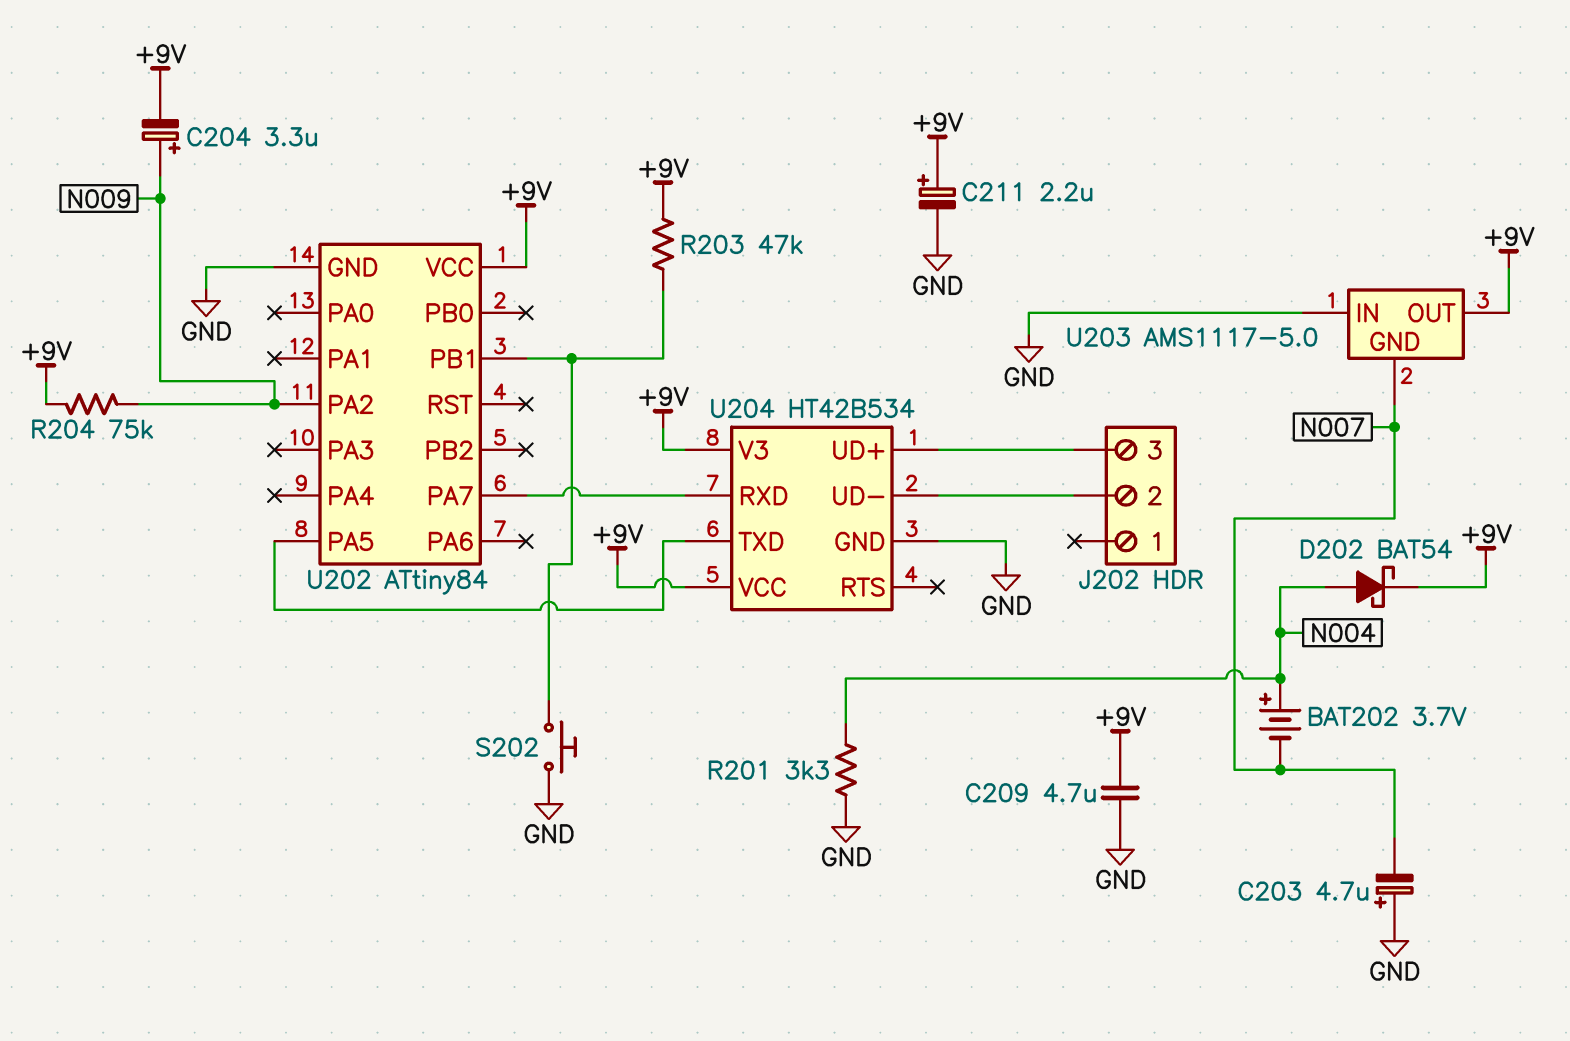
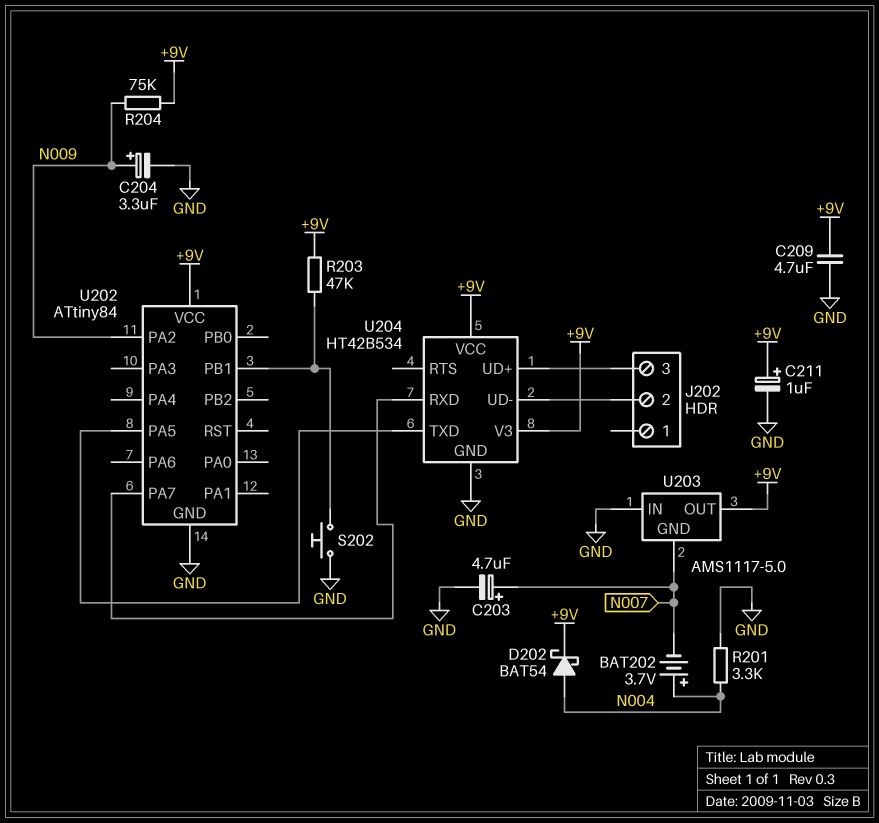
C203: 4.7uF (plus GND, minus N007) -> 4.7uF (plus N007, minus GND)
C204: 3.3uF (plus N009, minus +9V) -> 3.3uF (plus N009, minus GND)
C211: 2.2uF (plus +9V, minus GND) -> 1uF (plus +9V, minus GND)

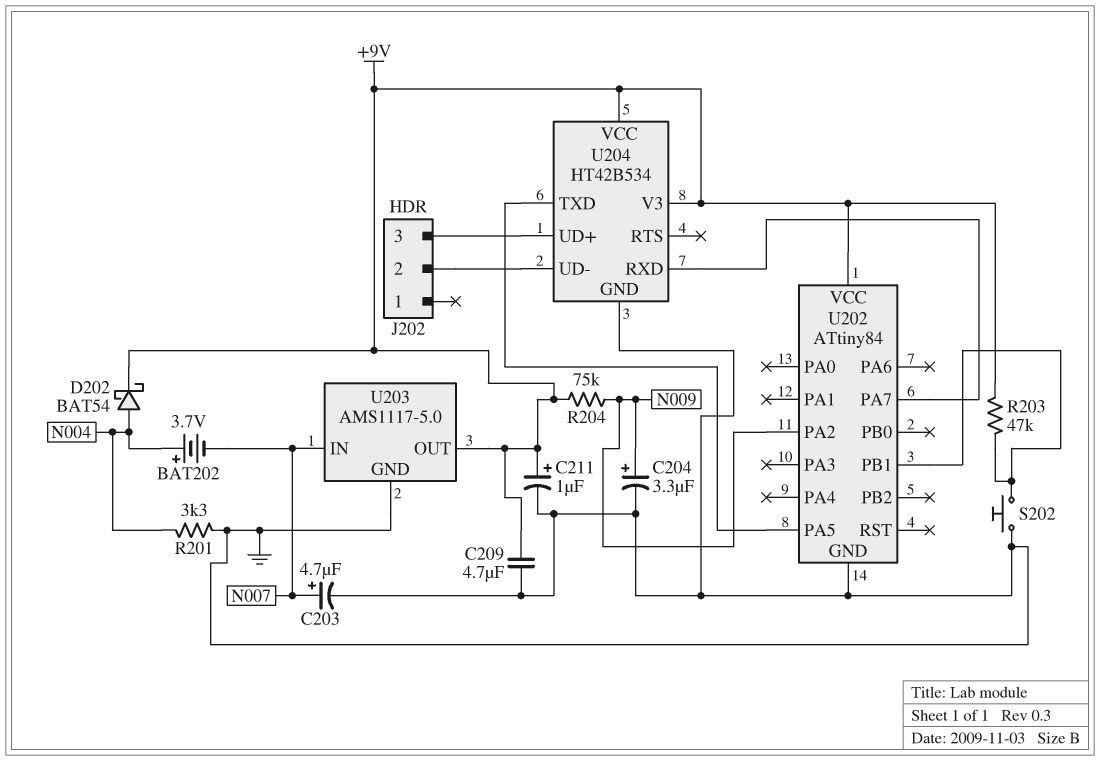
U203 pin GND: N007 -> GND
U203 pin IN: GND -> N007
┄┄┄┄┄┄┄┄┄┄┄┄┄┄┄┄┄┄┄┄
▸ **EXERCISE PROMPT**
Repeat each line above exactly. The pictures stay out.

▸ **TASK RESPONSE**
C203: 4.7uF (plus GND, minus N007) -> 4.7uF (plus N007, minus GND)
C204: 3.3uF (plus N009, minus +9V) -> 3.3uF (plus N009, minus GND)
C211: 2.2uF (plus +9V, minus GND) -> 1uF (plus +9V, minus GND)

U203 pin GND: N007 -> GND
U203 pin IN: GND -> N007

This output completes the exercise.